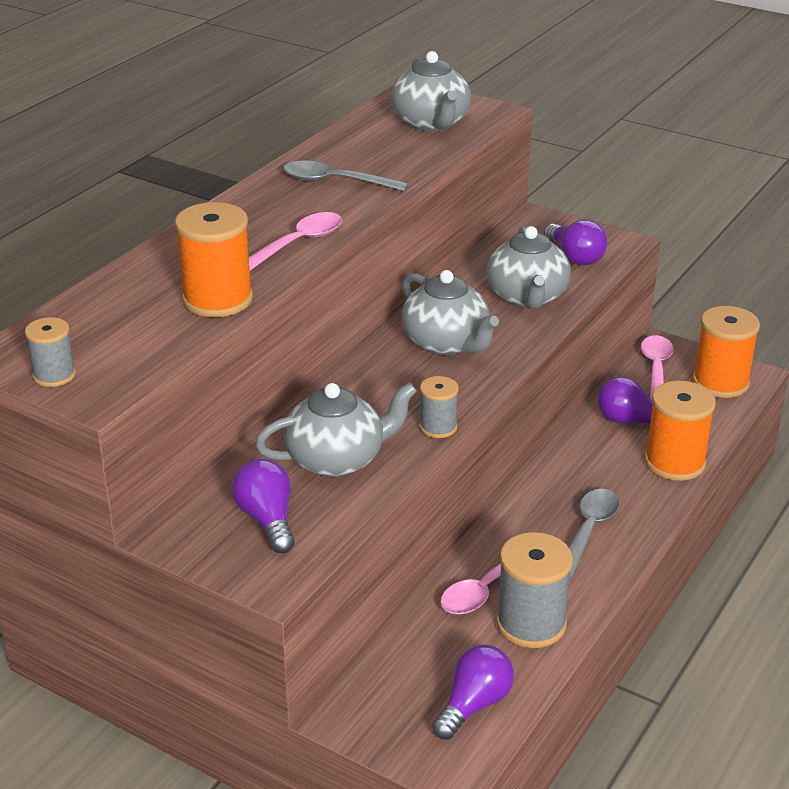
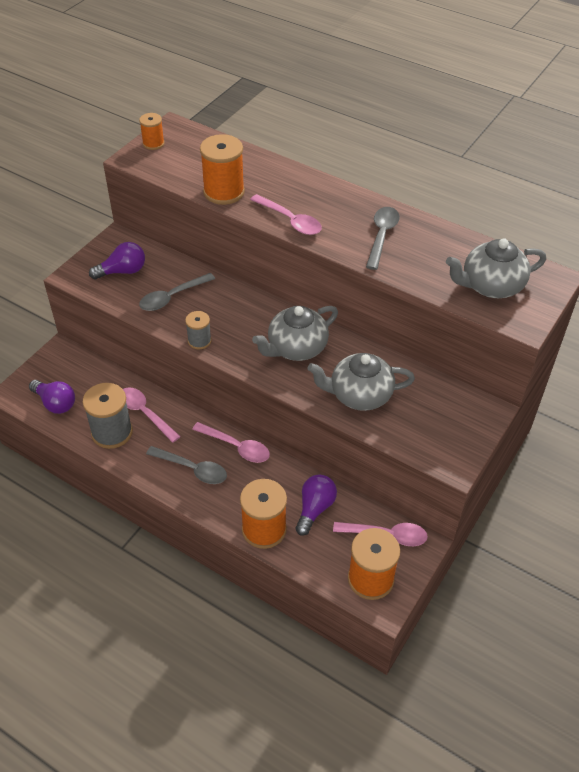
camera: 90 degrees right, 15 degrees up
(54, 375) = (153, 143): grey spool -> orange spool
(337, 459) = (172, 297): grey teapot -> grey spoon
(540, 490) = (236, 447): none -> pink spoon
(575, 257) = (424, 429): purple light bulb -> none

------------------------------------------------------------------------

EXERCISE PROMPT: Give a verbatim transcription of the entries, leaving out the pictures.

YOUR SOLUTION:
camera: 90 degrees right, 15 degrees up
(54, 375) = (153, 143): grey spool -> orange spool
(337, 459) = (172, 297): grey teapot -> grey spoon
(540, 490) = (236, 447): none -> pink spoon
(575, 257) = (424, 429): purple light bulb -> none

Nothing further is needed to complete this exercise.